### [TASK DESCRIPTION]
Beneath this line is the data. Output exactly the lines from the line with "camera: 75 degrees right, 5 degrees down" to the line with "black glasses [505,126,557,165]", both ends included, and nothing more.

### [RECORDED INFORMATION]
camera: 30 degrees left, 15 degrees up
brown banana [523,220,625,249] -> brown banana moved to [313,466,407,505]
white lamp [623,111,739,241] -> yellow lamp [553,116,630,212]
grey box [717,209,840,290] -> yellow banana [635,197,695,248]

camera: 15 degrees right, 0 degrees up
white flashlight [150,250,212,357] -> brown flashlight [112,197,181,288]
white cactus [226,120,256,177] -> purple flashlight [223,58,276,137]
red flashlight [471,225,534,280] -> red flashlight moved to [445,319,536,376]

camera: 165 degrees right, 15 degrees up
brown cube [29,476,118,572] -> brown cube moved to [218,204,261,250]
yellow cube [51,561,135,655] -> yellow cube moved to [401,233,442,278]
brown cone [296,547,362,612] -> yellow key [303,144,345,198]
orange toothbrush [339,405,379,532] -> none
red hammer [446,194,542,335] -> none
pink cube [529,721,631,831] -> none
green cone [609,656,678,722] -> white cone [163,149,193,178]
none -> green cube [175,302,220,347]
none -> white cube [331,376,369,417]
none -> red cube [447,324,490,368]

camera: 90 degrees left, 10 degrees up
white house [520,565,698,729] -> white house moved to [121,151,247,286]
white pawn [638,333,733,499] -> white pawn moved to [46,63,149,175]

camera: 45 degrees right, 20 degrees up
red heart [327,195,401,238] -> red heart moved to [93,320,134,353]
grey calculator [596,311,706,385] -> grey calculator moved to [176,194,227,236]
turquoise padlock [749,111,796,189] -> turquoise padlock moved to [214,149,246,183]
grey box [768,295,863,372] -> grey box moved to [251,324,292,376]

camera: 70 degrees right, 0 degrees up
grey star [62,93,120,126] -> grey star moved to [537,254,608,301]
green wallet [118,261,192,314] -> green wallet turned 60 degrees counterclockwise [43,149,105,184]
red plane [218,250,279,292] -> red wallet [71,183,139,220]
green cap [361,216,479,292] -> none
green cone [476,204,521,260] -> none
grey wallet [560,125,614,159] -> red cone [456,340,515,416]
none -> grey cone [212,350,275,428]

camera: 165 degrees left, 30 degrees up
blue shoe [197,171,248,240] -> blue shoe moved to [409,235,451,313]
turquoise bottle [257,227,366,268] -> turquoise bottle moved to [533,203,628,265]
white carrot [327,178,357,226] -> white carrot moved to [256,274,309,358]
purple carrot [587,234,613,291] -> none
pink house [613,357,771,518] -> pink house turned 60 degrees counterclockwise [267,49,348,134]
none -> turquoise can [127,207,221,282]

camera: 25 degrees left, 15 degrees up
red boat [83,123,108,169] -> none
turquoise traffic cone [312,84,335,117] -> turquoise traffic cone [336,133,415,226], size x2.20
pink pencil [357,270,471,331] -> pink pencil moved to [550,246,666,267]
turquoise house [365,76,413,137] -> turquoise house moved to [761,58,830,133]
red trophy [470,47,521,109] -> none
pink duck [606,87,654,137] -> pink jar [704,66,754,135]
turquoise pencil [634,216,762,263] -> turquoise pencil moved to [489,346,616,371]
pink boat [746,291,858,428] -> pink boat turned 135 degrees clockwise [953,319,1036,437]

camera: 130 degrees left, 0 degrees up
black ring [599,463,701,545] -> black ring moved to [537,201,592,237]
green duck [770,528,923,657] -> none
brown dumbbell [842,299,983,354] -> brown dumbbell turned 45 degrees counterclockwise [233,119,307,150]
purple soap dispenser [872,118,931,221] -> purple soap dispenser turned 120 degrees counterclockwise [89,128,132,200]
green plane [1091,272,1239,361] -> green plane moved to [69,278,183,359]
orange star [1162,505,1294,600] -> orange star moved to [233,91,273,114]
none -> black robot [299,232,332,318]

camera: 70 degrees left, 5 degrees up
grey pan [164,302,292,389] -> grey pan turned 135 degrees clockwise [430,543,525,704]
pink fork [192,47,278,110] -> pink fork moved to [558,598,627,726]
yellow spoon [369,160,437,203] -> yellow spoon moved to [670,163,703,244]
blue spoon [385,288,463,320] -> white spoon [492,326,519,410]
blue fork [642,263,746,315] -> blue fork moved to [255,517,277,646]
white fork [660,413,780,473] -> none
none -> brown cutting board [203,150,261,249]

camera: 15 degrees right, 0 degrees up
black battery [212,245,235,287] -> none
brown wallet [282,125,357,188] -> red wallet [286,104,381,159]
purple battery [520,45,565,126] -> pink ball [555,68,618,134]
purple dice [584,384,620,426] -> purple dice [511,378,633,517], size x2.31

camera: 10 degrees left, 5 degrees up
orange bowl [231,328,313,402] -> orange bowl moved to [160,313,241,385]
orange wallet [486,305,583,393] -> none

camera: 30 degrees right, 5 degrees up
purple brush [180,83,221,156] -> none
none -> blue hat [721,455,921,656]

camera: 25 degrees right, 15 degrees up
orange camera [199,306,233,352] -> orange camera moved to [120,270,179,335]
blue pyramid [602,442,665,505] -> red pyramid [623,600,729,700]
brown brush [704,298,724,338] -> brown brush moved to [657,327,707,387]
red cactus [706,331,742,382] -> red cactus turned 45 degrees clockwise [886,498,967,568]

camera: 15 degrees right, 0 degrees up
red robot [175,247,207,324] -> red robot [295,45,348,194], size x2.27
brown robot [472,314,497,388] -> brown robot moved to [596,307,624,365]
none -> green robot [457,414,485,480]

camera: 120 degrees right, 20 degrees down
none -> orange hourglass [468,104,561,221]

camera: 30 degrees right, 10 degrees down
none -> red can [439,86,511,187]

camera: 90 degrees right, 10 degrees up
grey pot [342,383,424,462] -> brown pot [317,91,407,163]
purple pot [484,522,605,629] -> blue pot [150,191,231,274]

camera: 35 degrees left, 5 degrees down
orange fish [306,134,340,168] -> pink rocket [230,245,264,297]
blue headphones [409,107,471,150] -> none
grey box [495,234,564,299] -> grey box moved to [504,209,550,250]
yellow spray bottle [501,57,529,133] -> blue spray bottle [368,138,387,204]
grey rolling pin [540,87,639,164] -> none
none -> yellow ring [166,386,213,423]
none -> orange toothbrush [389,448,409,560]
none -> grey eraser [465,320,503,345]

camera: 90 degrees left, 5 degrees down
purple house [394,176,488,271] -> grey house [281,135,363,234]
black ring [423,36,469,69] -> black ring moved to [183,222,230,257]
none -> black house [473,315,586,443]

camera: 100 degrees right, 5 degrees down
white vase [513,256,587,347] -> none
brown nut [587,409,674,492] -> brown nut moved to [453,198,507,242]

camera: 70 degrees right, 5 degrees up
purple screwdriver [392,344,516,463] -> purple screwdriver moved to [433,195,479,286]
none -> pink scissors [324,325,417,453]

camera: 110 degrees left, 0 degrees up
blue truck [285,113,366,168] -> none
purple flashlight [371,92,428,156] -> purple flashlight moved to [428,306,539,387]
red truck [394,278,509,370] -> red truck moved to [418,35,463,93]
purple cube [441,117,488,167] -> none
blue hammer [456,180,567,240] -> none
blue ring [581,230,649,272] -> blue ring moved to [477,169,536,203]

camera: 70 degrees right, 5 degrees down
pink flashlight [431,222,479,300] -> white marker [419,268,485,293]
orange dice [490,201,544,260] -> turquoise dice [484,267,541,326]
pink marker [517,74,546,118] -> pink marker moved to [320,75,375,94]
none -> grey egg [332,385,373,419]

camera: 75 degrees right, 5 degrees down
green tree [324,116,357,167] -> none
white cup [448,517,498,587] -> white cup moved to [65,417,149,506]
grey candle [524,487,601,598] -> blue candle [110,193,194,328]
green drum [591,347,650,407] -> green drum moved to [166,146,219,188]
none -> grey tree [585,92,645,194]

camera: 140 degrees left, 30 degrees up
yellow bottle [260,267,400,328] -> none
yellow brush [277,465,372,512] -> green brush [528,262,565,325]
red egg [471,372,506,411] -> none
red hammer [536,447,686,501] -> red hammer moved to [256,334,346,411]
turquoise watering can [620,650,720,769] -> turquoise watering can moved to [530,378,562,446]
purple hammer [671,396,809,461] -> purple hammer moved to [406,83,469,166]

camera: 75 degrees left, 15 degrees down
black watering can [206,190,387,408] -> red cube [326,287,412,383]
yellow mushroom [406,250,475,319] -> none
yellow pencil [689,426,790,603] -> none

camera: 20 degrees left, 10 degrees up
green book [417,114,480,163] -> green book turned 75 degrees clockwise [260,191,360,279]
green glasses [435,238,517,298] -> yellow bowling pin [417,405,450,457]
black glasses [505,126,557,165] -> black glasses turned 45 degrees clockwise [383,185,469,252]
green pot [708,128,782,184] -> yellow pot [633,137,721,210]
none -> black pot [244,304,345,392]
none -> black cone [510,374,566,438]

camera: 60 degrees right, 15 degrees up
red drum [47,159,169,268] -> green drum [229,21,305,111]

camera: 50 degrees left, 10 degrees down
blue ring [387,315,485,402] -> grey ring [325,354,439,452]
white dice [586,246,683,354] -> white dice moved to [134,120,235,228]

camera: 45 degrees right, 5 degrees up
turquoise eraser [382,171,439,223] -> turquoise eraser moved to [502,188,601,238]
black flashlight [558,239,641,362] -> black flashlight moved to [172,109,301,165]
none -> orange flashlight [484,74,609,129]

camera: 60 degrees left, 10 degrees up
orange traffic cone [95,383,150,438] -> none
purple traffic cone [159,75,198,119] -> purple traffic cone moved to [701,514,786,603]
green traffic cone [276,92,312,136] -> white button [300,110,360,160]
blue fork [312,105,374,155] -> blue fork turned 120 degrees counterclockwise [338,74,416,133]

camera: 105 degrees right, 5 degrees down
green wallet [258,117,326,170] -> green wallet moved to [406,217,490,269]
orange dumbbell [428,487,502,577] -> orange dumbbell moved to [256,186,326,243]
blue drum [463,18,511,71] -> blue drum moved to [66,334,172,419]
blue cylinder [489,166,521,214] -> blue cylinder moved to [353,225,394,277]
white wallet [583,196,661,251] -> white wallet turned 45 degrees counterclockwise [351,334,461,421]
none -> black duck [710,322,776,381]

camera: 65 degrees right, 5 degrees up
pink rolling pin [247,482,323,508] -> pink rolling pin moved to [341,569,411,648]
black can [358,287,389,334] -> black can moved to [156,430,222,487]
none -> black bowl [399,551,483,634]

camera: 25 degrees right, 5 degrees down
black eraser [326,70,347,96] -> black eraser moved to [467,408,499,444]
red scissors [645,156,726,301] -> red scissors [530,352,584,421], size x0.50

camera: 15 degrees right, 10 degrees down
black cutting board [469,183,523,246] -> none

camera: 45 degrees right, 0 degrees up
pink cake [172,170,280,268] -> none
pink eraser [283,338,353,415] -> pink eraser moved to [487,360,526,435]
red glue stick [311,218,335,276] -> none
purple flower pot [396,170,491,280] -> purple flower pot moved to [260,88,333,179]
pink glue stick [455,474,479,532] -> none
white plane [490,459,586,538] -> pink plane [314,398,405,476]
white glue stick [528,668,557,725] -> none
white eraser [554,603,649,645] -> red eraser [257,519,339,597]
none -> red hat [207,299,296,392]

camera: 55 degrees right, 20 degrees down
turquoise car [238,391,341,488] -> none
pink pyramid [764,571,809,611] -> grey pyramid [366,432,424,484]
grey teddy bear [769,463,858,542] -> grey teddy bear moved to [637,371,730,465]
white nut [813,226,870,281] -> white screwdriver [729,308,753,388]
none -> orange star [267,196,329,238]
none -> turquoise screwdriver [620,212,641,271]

### [WRITTEN RESPONSE]
camera: 75 degrees right, 5 degrees down
green tree [324,116,357,167] -> none
white cup [448,517,498,587] -> white cup moved to [65,417,149,506]
grey candle [524,487,601,598] -> blue candle [110,193,194,328]
green drum [591,347,650,407] -> green drum moved to [166,146,219,188]
none -> grey tree [585,92,645,194]

camera: 140 degrees left, 30 degrees up
yellow bottle [260,267,400,328] -> none
yellow brush [277,465,372,512] -> green brush [528,262,565,325]
red egg [471,372,506,411] -> none
red hammer [536,447,686,501] -> red hammer moved to [256,334,346,411]
turquoise watering can [620,650,720,769] -> turquoise watering can moved to [530,378,562,446]
purple hammer [671,396,809,461] -> purple hammer moved to [406,83,469,166]

camera: 75 degrees left, 15 degrees down
black watering can [206,190,387,408] -> red cube [326,287,412,383]
yellow mushroom [406,250,475,319] -> none
yellow pencil [689,426,790,603] -> none

camera: 20 degrees left, 10 degrees up
green book [417,114,480,163] -> green book turned 75 degrees clockwise [260,191,360,279]
green glasses [435,238,517,298] -> yellow bowling pin [417,405,450,457]
black glasses [505,126,557,165] -> black glasses turned 45 degrees clockwise [383,185,469,252]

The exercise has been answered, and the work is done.